RECORDS SUPPLIED —
= Beginning of Section =
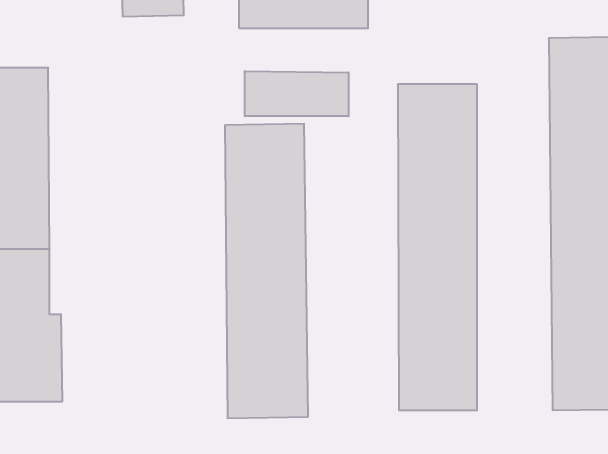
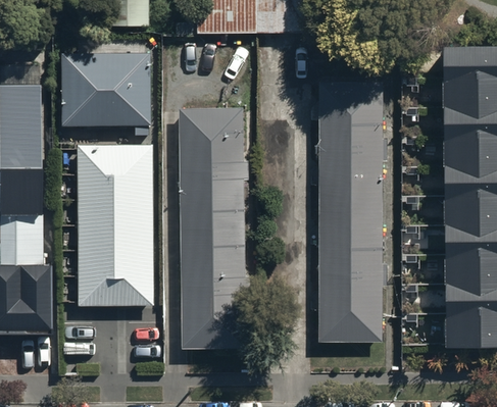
building: none -> [64,53,151,126]
building: [245,71,349,116] -> none
building: none -> [81,145,155,305]

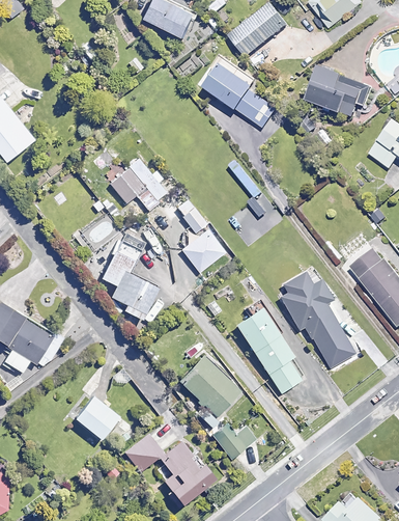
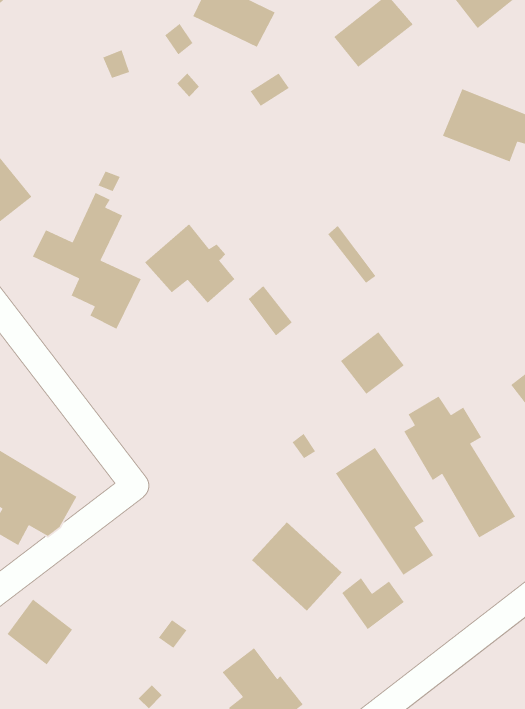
building: [202,60,253,109] -> none
building: [240,91,277,127] -> none
building: [84,227,158,320] -> [32,192,142,330]
building: [181,229,225,272] -> [340,331,405,395]
building: [74,393,118,438] -> [6,599,73,665]
building: [212,422,255,458] -> [341,577,405,630]
building: [124,433,163,470] -> none

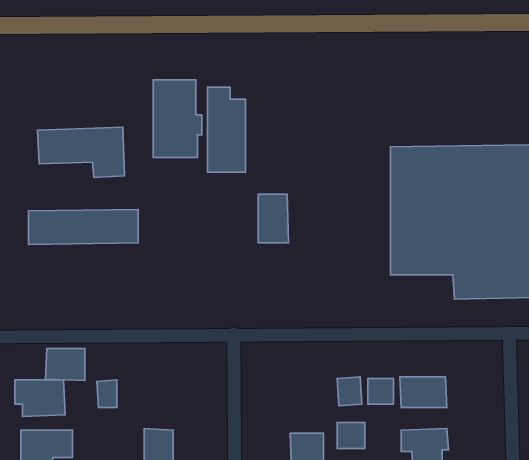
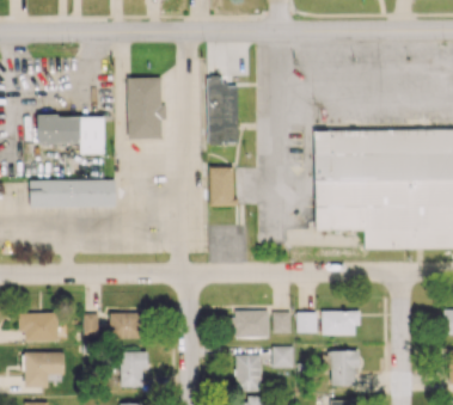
building: [207,87,245,172] -> [208,76,238,143]
building: [45,349,85,381] -> [110,313,141,338]
building: none -> [233,311,269,338]

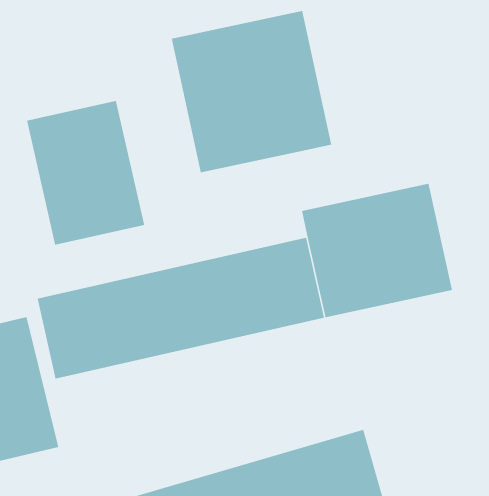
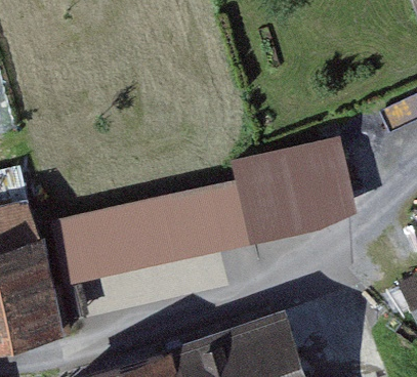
building: [171,10,332,173] -> none
building: [27,100,145,245] -> none

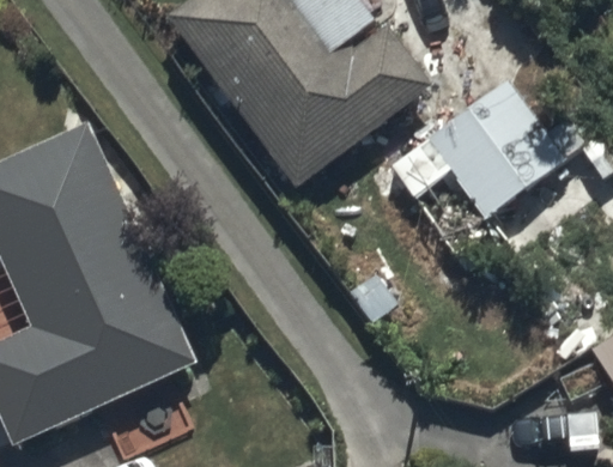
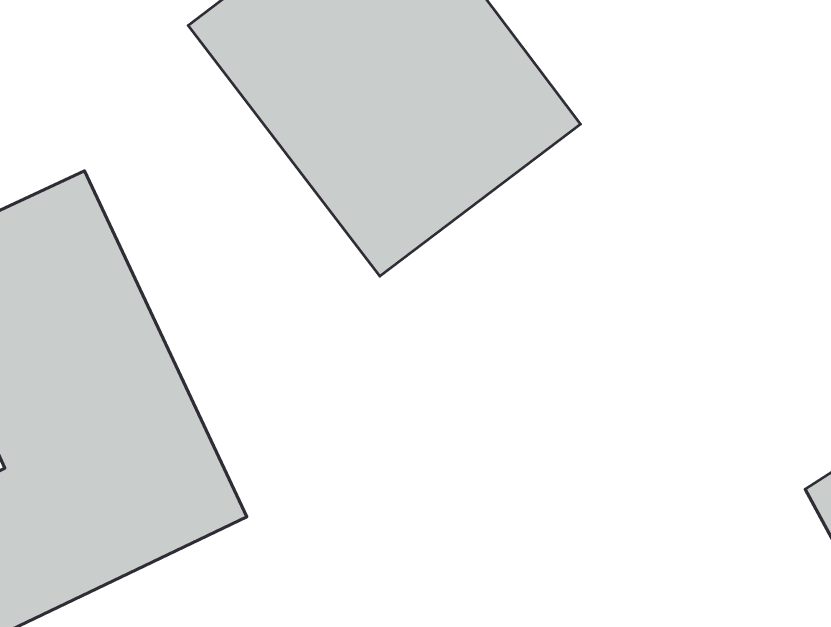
building: [425,79,565,219] -> none

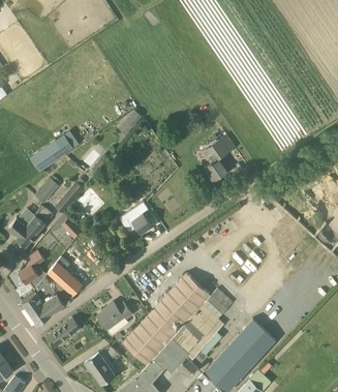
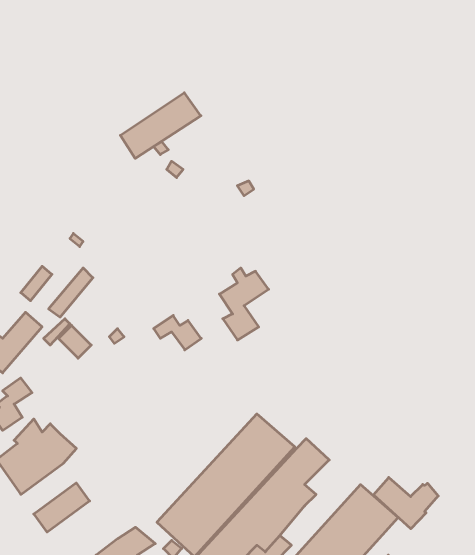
building: [30,130,81,172] -> [120,93,201,158]
building: [202,135,233,181] -> [219,268,269,340]
building: [48,257,82,296] -> none
building: [97,303,132,334] -> none
building: none -> [373,477,438,529]

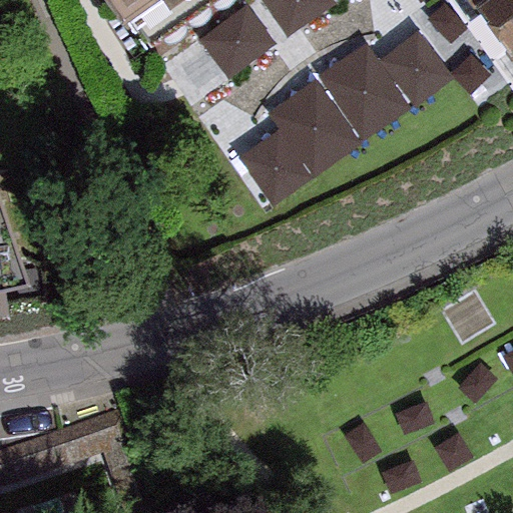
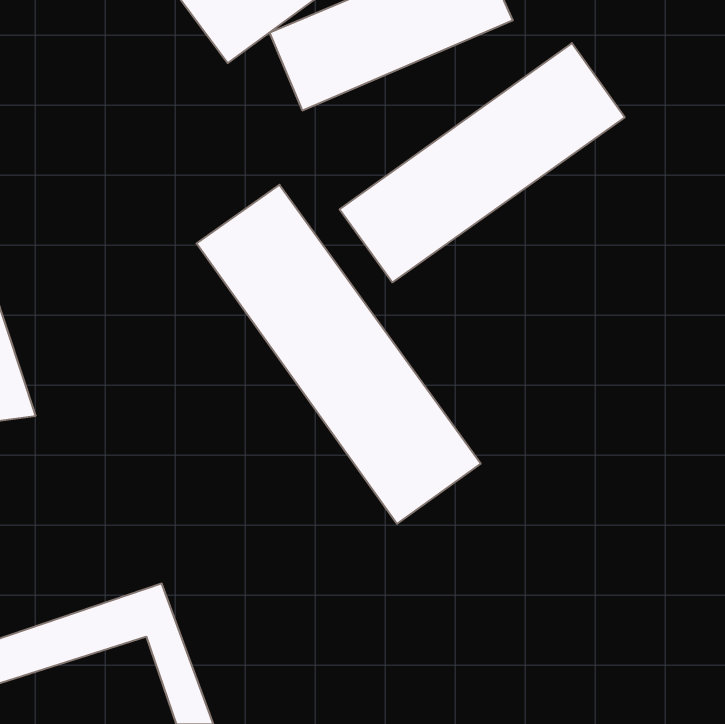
building: none -> [196,185,481,524]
= End of Section =
What you write must match the listing exactly, from the line with "building: [84,227,158,320] ->" up to and including the line with "building: [425,79,565,219] -> none". Pictures stay out.

EXERCISE RESULT —
building: [84,227,158,320] -> [32,192,142,330]
building: [181,229,225,272] -> [340,331,405,395]
building: [74,393,118,438] -> [6,599,73,665]
building: [212,422,255,458] -> [341,577,405,630]
building: [124,433,163,470] -> none

building: [207,87,245,172] -> [208,76,238,143]
building: [45,349,85,381] -> [110,313,141,338]
building: none -> [233,311,269,338]

building: [171,10,332,173] -> none
building: [27,100,145,245] -> none

building: [425,79,565,219] -> none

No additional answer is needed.